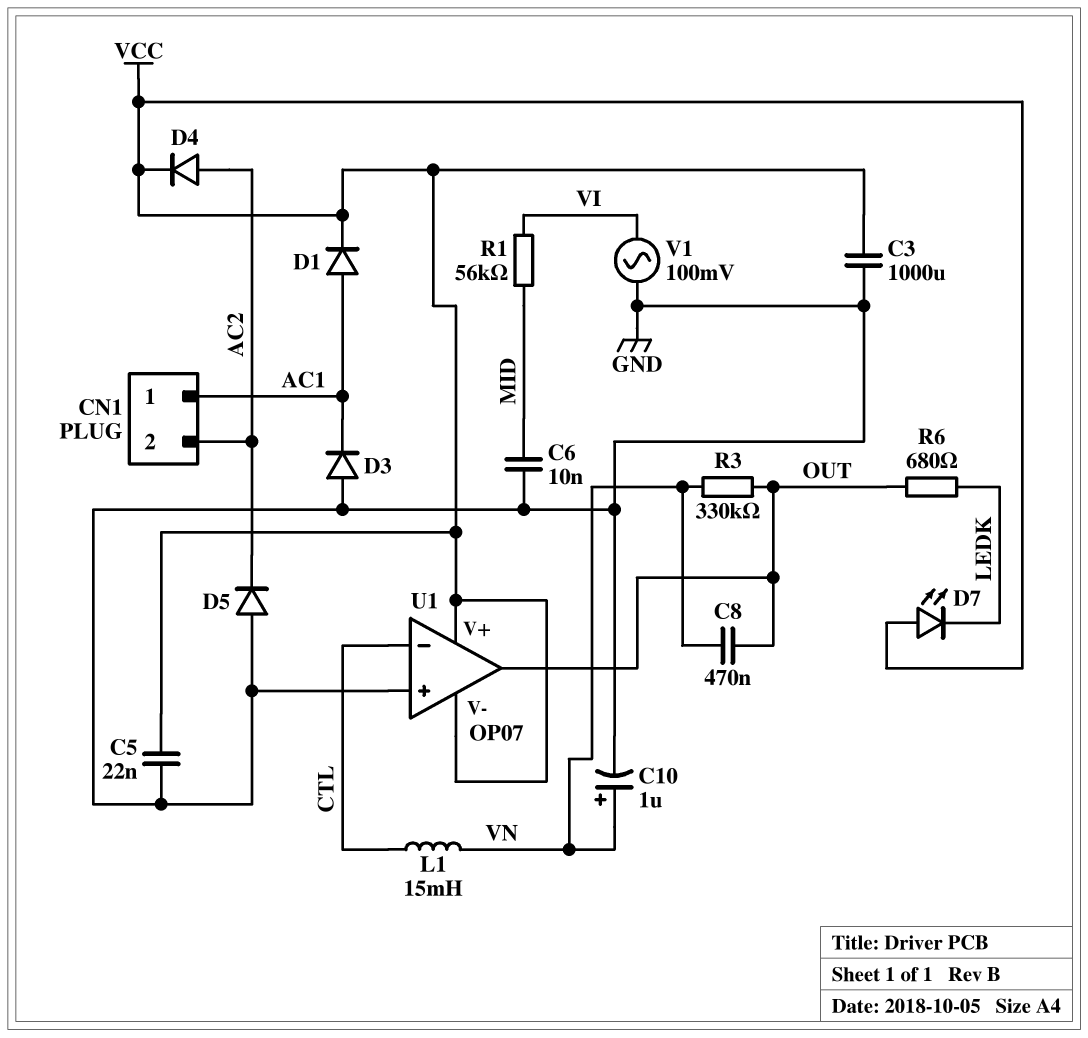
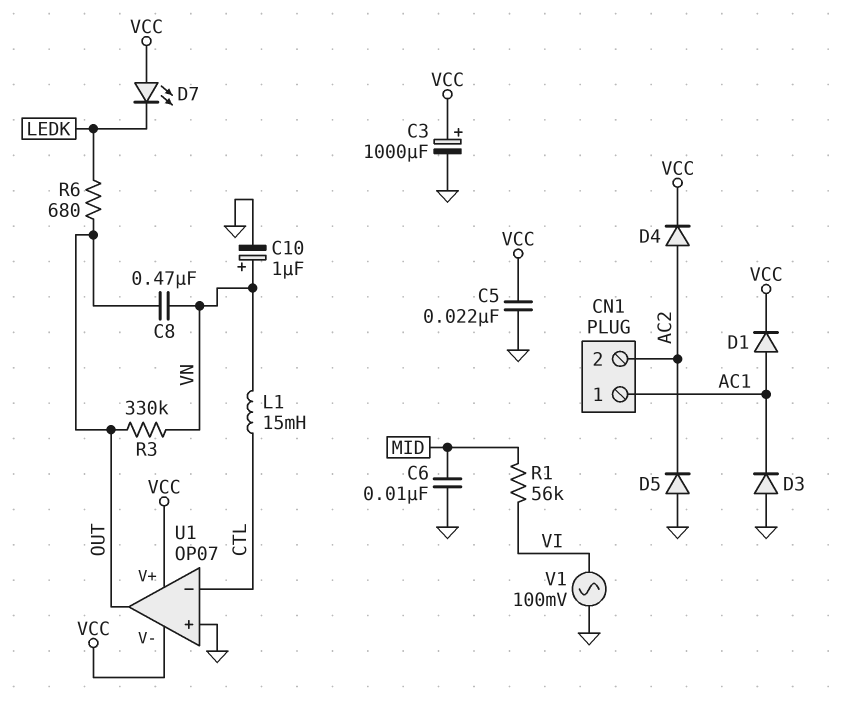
C3: 1000uF (GND, VCC) -> 1000uF (plus VCC, minus GND)

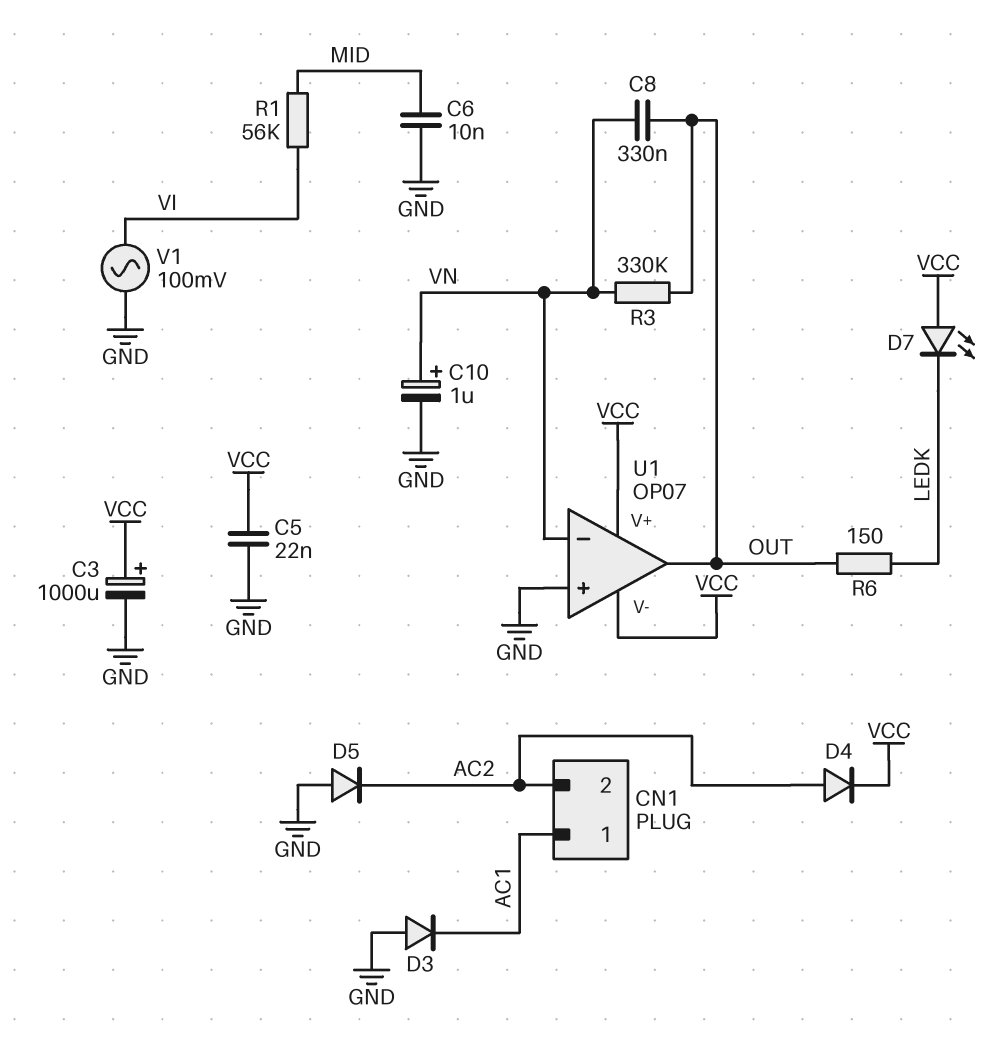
C8: 470nF (OUT, VN) -> 330nF (OUT, VN)
D1: diode (A AC1, K VCC) -> none
L1: 15mH (CTL, VN) -> none
R6: 680 (LEDK, OUT) -> 150 (LEDK, OUT)
U1 pin in-: CTL -> VN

Required work
Leave the images out. Set down all of the material above exactly.

Response to this task
C3: 1000uF (GND, VCC) -> 1000uF (plus VCC, minus GND)

C8: 470nF (OUT, VN) -> 330nF (OUT, VN)
D1: diode (A AC1, K VCC) -> none
L1: 15mH (CTL, VN) -> none
R6: 680 (LEDK, OUT) -> 150 (LEDK, OUT)
U1 pin in-: CTL -> VN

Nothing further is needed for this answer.